## INSTRUCTIONS FOR THE TASK
Look through the lines below and extract each one that contains "degrees".

(Excerpts from a dataset)
┄┄┄┄┄┄┄┄┄┄┄┄┄┄┄┄┄┄┄┄

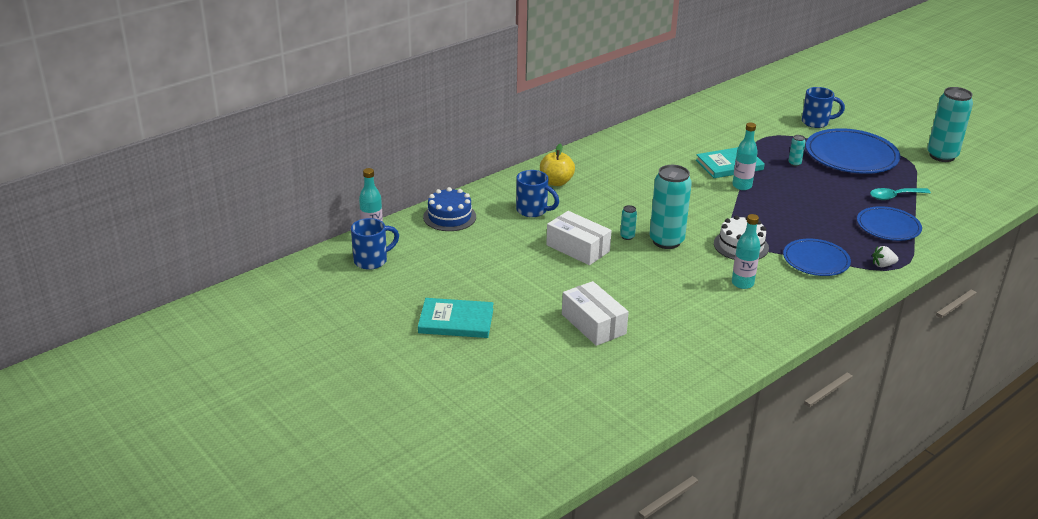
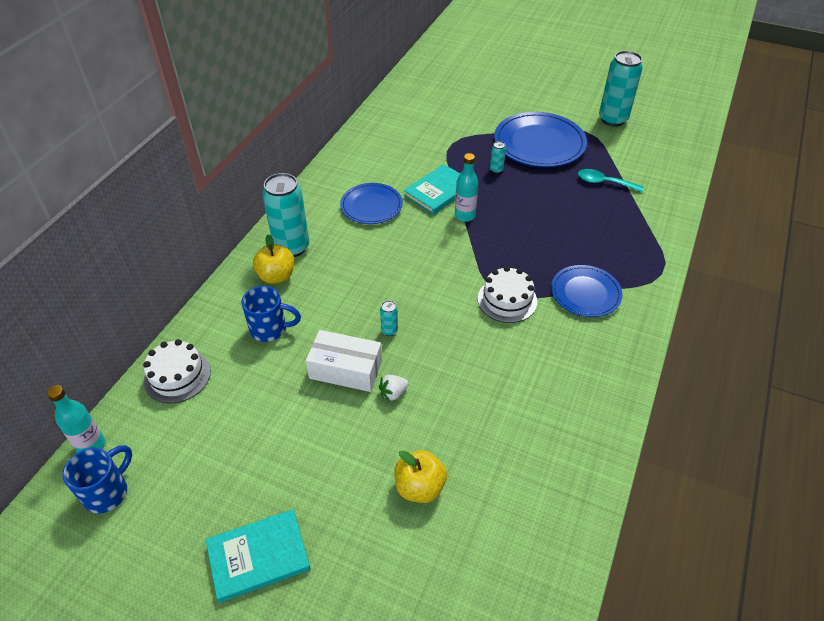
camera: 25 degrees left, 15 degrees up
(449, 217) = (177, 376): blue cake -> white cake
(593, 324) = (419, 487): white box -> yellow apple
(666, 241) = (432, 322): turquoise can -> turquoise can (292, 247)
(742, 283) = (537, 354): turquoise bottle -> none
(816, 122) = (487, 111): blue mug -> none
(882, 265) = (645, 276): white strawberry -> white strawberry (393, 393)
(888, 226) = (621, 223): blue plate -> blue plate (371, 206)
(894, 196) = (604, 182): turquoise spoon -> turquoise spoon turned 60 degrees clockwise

┄┄┄┄┄┄┄┄┄┄┄┄┄┄┄┄┄┄┄┄

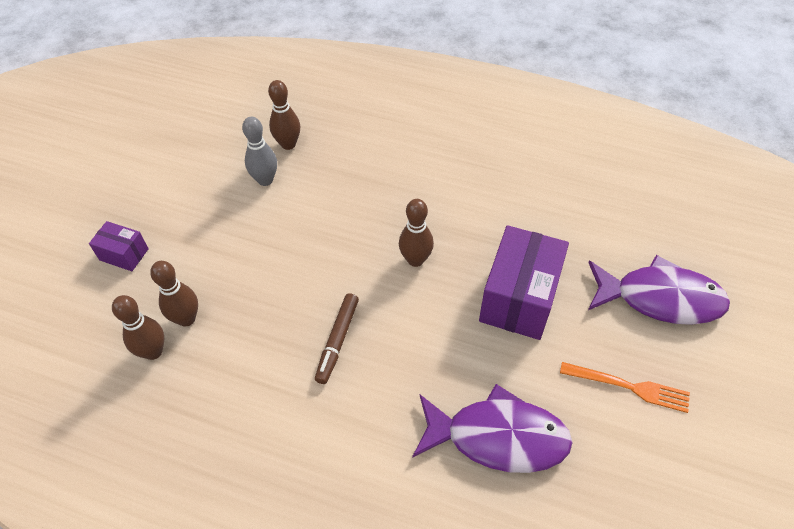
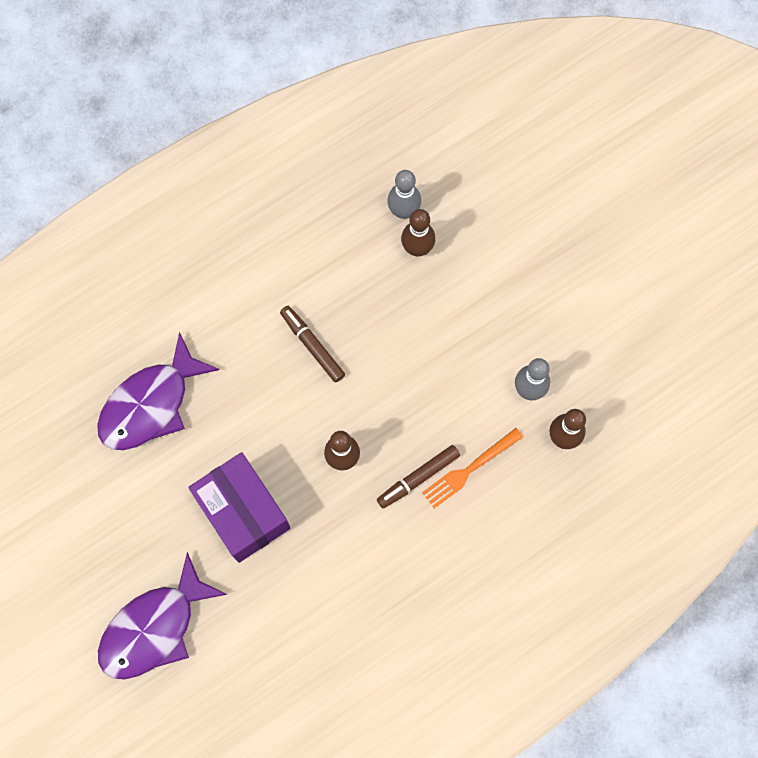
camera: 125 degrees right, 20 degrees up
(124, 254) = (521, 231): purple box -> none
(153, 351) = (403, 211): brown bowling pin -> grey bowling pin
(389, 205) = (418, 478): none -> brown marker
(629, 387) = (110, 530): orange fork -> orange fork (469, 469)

┄┄┄┄┄┄┄┄┄┄┄┄┄┄┄┄┄┄┄┄

## RESPONSE AREA
camera: 25 degrees left, 15 degrees up
(894, 196) = (604, 182): turquoise spoon -> turquoise spoon turned 60 degrees clockwise
camera: 125 degrees right, 20 degrees up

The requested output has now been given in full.